| PROVIDED RECORDS |
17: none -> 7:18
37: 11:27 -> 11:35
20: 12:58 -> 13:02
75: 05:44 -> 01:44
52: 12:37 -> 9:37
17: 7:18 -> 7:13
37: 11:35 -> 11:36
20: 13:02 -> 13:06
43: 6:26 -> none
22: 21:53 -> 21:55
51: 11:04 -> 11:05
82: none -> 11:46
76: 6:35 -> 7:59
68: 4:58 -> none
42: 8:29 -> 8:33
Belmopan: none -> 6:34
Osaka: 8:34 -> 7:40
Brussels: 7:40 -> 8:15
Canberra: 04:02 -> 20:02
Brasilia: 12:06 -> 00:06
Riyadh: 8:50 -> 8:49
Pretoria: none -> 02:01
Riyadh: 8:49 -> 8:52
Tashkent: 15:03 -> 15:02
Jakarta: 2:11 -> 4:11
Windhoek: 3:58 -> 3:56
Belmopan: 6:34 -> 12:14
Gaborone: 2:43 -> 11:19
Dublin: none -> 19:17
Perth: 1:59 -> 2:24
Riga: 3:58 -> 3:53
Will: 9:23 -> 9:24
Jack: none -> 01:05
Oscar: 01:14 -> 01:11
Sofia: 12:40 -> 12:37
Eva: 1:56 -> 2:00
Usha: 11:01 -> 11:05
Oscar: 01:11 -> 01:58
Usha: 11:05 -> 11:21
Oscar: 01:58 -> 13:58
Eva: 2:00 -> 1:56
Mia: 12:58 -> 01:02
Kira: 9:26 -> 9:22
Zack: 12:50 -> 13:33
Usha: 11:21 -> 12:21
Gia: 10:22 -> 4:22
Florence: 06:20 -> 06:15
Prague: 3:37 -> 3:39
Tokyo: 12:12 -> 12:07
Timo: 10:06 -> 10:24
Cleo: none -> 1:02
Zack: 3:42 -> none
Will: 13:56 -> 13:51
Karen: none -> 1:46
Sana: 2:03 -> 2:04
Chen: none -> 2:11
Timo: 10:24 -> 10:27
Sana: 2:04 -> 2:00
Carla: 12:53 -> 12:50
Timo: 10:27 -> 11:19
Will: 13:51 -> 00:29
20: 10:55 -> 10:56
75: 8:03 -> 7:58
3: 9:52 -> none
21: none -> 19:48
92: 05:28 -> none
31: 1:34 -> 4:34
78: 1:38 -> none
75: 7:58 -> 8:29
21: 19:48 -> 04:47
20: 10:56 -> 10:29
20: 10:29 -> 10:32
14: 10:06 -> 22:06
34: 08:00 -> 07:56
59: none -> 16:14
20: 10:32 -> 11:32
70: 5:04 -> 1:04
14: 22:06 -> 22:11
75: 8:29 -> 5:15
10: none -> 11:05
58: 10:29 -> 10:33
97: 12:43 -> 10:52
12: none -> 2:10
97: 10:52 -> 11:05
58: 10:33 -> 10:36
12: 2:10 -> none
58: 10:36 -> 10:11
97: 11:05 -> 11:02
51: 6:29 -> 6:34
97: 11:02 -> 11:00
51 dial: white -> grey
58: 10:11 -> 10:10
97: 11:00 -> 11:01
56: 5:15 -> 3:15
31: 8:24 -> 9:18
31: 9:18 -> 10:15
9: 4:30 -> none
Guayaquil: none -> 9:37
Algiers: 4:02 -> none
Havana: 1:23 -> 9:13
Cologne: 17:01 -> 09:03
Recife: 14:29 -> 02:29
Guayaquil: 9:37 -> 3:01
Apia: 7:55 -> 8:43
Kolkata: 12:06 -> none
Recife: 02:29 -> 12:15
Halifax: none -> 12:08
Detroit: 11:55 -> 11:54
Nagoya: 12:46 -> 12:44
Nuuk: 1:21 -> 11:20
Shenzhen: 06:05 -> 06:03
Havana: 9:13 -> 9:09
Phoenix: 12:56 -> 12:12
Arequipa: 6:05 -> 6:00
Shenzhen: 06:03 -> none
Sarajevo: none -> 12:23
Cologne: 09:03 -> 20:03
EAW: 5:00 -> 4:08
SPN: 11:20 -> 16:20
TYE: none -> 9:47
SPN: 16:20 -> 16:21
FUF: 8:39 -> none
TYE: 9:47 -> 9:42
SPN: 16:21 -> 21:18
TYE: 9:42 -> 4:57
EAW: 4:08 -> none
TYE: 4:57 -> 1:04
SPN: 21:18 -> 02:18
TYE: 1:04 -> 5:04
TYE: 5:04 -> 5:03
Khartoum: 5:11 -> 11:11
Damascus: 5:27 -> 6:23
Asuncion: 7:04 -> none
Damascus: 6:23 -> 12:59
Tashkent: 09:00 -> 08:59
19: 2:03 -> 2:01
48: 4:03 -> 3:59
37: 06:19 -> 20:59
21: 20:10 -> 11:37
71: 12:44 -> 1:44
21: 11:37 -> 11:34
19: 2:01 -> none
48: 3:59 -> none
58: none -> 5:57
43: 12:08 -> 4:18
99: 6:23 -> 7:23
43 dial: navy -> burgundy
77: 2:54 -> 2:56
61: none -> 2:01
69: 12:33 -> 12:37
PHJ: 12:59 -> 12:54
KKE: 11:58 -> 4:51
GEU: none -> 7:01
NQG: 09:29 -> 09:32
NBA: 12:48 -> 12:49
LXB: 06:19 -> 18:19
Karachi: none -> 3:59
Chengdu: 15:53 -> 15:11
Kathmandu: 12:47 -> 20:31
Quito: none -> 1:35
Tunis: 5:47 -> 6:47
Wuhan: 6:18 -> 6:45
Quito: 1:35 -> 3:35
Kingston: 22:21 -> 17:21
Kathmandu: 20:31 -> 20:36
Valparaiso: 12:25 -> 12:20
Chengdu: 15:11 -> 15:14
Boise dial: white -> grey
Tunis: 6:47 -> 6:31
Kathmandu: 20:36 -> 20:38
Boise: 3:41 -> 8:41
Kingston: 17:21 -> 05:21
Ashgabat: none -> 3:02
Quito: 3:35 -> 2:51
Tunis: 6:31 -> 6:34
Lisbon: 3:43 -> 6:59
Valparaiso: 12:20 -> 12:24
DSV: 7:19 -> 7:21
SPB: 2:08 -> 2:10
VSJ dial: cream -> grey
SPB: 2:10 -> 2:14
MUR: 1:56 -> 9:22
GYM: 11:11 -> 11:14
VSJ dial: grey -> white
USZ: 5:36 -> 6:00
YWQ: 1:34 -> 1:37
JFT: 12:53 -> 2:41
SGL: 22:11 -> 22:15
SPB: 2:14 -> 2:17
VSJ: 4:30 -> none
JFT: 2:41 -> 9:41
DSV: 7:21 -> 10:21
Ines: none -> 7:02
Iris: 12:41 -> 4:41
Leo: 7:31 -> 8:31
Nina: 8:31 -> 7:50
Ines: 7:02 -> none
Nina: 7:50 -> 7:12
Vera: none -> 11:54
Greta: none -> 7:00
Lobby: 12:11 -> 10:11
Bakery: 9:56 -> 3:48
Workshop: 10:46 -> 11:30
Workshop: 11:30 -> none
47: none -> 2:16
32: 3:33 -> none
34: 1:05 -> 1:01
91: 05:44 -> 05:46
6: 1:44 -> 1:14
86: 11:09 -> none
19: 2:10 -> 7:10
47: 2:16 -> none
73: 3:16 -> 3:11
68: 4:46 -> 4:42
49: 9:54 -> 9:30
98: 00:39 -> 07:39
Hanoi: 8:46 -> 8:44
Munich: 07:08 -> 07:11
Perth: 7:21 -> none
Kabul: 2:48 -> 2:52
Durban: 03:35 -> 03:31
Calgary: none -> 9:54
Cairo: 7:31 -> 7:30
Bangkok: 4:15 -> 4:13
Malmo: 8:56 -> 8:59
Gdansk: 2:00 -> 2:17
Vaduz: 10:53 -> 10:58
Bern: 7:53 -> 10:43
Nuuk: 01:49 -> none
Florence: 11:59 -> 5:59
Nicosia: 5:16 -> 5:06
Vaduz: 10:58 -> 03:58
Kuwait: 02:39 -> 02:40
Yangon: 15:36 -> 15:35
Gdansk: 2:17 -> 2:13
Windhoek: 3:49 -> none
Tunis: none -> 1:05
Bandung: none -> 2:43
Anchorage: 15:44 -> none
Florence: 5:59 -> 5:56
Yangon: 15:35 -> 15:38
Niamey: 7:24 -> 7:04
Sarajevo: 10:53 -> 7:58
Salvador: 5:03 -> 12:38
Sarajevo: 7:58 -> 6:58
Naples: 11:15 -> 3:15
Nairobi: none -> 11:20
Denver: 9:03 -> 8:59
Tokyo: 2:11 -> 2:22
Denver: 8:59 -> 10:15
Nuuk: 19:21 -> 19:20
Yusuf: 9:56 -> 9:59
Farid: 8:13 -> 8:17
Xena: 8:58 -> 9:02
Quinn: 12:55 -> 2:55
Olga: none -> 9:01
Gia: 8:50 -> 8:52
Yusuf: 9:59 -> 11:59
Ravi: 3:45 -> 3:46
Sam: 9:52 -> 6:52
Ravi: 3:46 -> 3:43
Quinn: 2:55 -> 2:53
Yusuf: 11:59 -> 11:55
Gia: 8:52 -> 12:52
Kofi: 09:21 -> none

| PROBLEM DESCRIPTION |
Can you copy out, word for word, the stretch of lines from the very first one through the one containing "Usha: 11:05 -> 11:21"?

| THE SOLUTION |
17: none -> 7:18
37: 11:27 -> 11:35
20: 12:58 -> 13:02
75: 05:44 -> 01:44
52: 12:37 -> 9:37
17: 7:18 -> 7:13
37: 11:35 -> 11:36
20: 13:02 -> 13:06
43: 6:26 -> none
22: 21:53 -> 21:55
51: 11:04 -> 11:05
82: none -> 11:46
76: 6:35 -> 7:59
68: 4:58 -> none
42: 8:29 -> 8:33
Belmopan: none -> 6:34
Osaka: 8:34 -> 7:40
Brussels: 7:40 -> 8:15
Canberra: 04:02 -> 20:02
Brasilia: 12:06 -> 00:06
Riyadh: 8:50 -> 8:49
Pretoria: none -> 02:01
Riyadh: 8:49 -> 8:52
Tashkent: 15:03 -> 15:02
Jakarta: 2:11 -> 4:11
Windhoek: 3:58 -> 3:56
Belmopan: 6:34 -> 12:14
Gaborone: 2:43 -> 11:19
Dublin: none -> 19:17
Perth: 1:59 -> 2:24
Riga: 3:58 -> 3:53
Will: 9:23 -> 9:24
Jack: none -> 01:05
Oscar: 01:14 -> 01:11
Sofia: 12:40 -> 12:37
Eva: 1:56 -> 2:00
Usha: 11:01 -> 11:05
Oscar: 01:11 -> 01:58
Usha: 11:05 -> 11:21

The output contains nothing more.